# What you need to do:
Please output the lines shown below exactly as they appear.

Spatial reasoning data:
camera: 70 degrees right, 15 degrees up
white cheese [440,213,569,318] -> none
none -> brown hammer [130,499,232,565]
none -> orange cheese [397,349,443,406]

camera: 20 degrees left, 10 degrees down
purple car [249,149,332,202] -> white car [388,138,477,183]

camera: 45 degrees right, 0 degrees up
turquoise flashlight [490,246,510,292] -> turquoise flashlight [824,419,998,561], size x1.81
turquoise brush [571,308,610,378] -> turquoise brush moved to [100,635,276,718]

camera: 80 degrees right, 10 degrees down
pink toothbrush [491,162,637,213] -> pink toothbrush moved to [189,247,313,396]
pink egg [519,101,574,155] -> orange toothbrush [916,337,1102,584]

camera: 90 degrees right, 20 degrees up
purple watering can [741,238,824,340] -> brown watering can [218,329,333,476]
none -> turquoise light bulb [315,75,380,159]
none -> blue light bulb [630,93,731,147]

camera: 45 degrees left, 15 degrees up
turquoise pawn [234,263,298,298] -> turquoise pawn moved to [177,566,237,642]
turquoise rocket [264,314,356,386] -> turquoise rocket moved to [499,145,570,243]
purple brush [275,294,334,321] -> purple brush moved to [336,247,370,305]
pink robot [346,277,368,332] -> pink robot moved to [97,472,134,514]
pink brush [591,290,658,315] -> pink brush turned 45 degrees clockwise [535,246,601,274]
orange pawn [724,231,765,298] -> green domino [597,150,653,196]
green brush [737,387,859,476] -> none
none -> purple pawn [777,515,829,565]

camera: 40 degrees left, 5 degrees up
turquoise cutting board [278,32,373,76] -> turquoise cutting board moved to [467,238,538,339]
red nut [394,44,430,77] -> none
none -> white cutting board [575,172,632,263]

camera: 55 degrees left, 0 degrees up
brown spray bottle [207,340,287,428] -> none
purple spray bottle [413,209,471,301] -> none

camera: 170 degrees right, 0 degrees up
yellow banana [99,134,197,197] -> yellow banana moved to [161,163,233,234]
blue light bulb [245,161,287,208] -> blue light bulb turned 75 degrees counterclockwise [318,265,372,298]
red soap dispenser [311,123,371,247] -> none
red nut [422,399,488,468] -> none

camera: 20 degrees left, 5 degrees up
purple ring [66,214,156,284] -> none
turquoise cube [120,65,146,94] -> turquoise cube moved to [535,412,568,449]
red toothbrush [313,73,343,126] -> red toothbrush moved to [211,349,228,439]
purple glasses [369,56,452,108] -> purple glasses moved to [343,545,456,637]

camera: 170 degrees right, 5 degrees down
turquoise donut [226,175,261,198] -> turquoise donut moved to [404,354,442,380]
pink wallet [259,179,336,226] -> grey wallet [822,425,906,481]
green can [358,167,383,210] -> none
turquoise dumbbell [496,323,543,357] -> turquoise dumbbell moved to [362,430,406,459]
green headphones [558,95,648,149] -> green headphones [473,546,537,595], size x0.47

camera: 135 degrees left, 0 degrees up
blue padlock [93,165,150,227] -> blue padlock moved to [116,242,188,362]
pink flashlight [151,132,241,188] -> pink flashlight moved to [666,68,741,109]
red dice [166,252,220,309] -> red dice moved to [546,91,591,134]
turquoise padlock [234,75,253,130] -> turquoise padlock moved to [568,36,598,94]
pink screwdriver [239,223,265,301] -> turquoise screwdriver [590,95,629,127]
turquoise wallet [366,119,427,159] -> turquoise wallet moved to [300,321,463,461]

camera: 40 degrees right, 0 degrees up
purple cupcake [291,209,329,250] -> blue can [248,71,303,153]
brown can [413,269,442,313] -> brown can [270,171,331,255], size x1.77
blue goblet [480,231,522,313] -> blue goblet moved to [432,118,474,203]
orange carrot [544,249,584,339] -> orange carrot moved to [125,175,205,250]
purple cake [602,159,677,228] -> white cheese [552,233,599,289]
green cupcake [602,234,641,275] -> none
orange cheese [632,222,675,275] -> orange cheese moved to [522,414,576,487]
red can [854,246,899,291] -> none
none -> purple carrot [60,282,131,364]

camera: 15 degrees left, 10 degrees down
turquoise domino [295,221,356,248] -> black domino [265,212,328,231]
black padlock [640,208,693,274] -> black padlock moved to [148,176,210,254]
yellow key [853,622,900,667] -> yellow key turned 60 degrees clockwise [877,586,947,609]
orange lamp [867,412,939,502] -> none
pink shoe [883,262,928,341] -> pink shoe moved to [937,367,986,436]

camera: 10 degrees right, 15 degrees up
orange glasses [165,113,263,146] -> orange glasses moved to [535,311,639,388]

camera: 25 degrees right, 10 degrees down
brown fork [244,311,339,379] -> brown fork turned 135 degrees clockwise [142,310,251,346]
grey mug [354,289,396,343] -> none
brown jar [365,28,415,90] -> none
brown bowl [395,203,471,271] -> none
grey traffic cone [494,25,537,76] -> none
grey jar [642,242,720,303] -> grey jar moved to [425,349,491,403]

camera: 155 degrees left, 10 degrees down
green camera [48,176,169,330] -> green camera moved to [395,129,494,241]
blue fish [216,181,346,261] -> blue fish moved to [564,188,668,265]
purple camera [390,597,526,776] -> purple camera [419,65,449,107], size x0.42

# Response box:
camera: 70 degrees right, 15 degrees up
white cheese [440,213,569,318] -> none
none -> brown hammer [130,499,232,565]
none -> orange cheese [397,349,443,406]

camera: 20 degrees left, 10 degrees down
purple car [249,149,332,202] -> white car [388,138,477,183]

camera: 45 degrees right, 0 degrees up
turquoise flashlight [490,246,510,292] -> turquoise flashlight [824,419,998,561], size x1.81
turquoise brush [571,308,610,378] -> turquoise brush moved to [100,635,276,718]

camera: 80 degrees right, 10 degrees down
pink toothbrush [491,162,637,213] -> pink toothbrush moved to [189,247,313,396]
pink egg [519,101,574,155] -> orange toothbrush [916,337,1102,584]

camera: 90 degrees right, 20 degrees up
purple watering can [741,238,824,340] -> brown watering can [218,329,333,476]
none -> turquoise light bulb [315,75,380,159]
none -> blue light bulb [630,93,731,147]

camera: 45 degrees left, 15 degrees up
turquoise pawn [234,263,298,298] -> turquoise pawn moved to [177,566,237,642]
turquoise rocket [264,314,356,386] -> turquoise rocket moved to [499,145,570,243]
purple brush [275,294,334,321] -> purple brush moved to [336,247,370,305]
pink robot [346,277,368,332] -> pink robot moved to [97,472,134,514]
pink brush [591,290,658,315] -> pink brush turned 45 degrees clockwise [535,246,601,274]
orange pawn [724,231,765,298] -> green domino [597,150,653,196]
green brush [737,387,859,476] -> none
none -> purple pawn [777,515,829,565]

camera: 40 degrees left, 5 degrees up
turquoise cutting board [278,32,373,76] -> turquoise cutting board moved to [467,238,538,339]
red nut [394,44,430,77] -> none
none -> white cutting board [575,172,632,263]

camera: 55 degrees left, 0 degrees up
brown spray bottle [207,340,287,428] -> none
purple spray bottle [413,209,471,301] -> none

camera: 170 degrees right, 0 degrees up
yellow banana [99,134,197,197] -> yellow banana moved to [161,163,233,234]
blue light bulb [245,161,287,208] -> blue light bulb turned 75 degrees counterclockwise [318,265,372,298]
red soap dispenser [311,123,371,247] -> none
red nut [422,399,488,468] -> none

camera: 20 degrees left, 5 degrees up
purple ring [66,214,156,284] -> none
turquoise cube [120,65,146,94] -> turquoise cube moved to [535,412,568,449]
red toothbrush [313,73,343,126] -> red toothbrush moved to [211,349,228,439]
purple glasses [369,56,452,108] -> purple glasses moved to [343,545,456,637]

camera: 170 degrees right, 5 degrees down
turquoise donut [226,175,261,198] -> turquoise donut moved to [404,354,442,380]
pink wallet [259,179,336,226] -> grey wallet [822,425,906,481]
green can [358,167,383,210] -> none
turquoise dumbbell [496,323,543,357] -> turquoise dumbbell moved to [362,430,406,459]
green headphones [558,95,648,149] -> green headphones [473,546,537,595], size x0.47

camera: 135 degrees left, 0 degrees up
blue padlock [93,165,150,227] -> blue padlock moved to [116,242,188,362]
pink flashlight [151,132,241,188] -> pink flashlight moved to [666,68,741,109]
red dice [166,252,220,309] -> red dice moved to [546,91,591,134]
turquoise padlock [234,75,253,130] -> turquoise padlock moved to [568,36,598,94]
pink screwdriver [239,223,265,301] -> turquoise screwdriver [590,95,629,127]
turquoise wallet [366,119,427,159] -> turquoise wallet moved to [300,321,463,461]

camera: 40 degrees right, 0 degrees up
purple cupcake [291,209,329,250] -> blue can [248,71,303,153]
brown can [413,269,442,313] -> brown can [270,171,331,255], size x1.77
blue goblet [480,231,522,313] -> blue goblet moved to [432,118,474,203]
orange carrot [544,249,584,339] -> orange carrot moved to [125,175,205,250]
purple cake [602,159,677,228] -> white cheese [552,233,599,289]
green cupcake [602,234,641,275] -> none
orange cheese [632,222,675,275] -> orange cheese moved to [522,414,576,487]
red can [854,246,899,291] -> none
none -> purple carrot [60,282,131,364]

camera: 15 degrees left, 10 degrees down
turquoise domino [295,221,356,248] -> black domino [265,212,328,231]
black padlock [640,208,693,274] -> black padlock moved to [148,176,210,254]
yellow key [853,622,900,667] -> yellow key turned 60 degrees clockwise [877,586,947,609]
orange lamp [867,412,939,502] -> none
pink shoe [883,262,928,341] -> pink shoe moved to [937,367,986,436]

camera: 10 degrees right, 15 degrees up
orange glasses [165,113,263,146] -> orange glasses moved to [535,311,639,388]

camera: 25 degrees right, 10 degrees down
brown fork [244,311,339,379] -> brown fork turned 135 degrees clockwise [142,310,251,346]
grey mug [354,289,396,343] -> none
brown jar [365,28,415,90] -> none
brown bowl [395,203,471,271] -> none
grey traffic cone [494,25,537,76] -> none
grey jar [642,242,720,303] -> grey jar moved to [425,349,491,403]

camera: 155 degrees left, 10 degrees down
green camera [48,176,169,330] -> green camera moved to [395,129,494,241]
blue fish [216,181,346,261] -> blue fish moved to [564,188,668,265]
purple camera [390,597,526,776] -> purple camera [419,65,449,107], size x0.42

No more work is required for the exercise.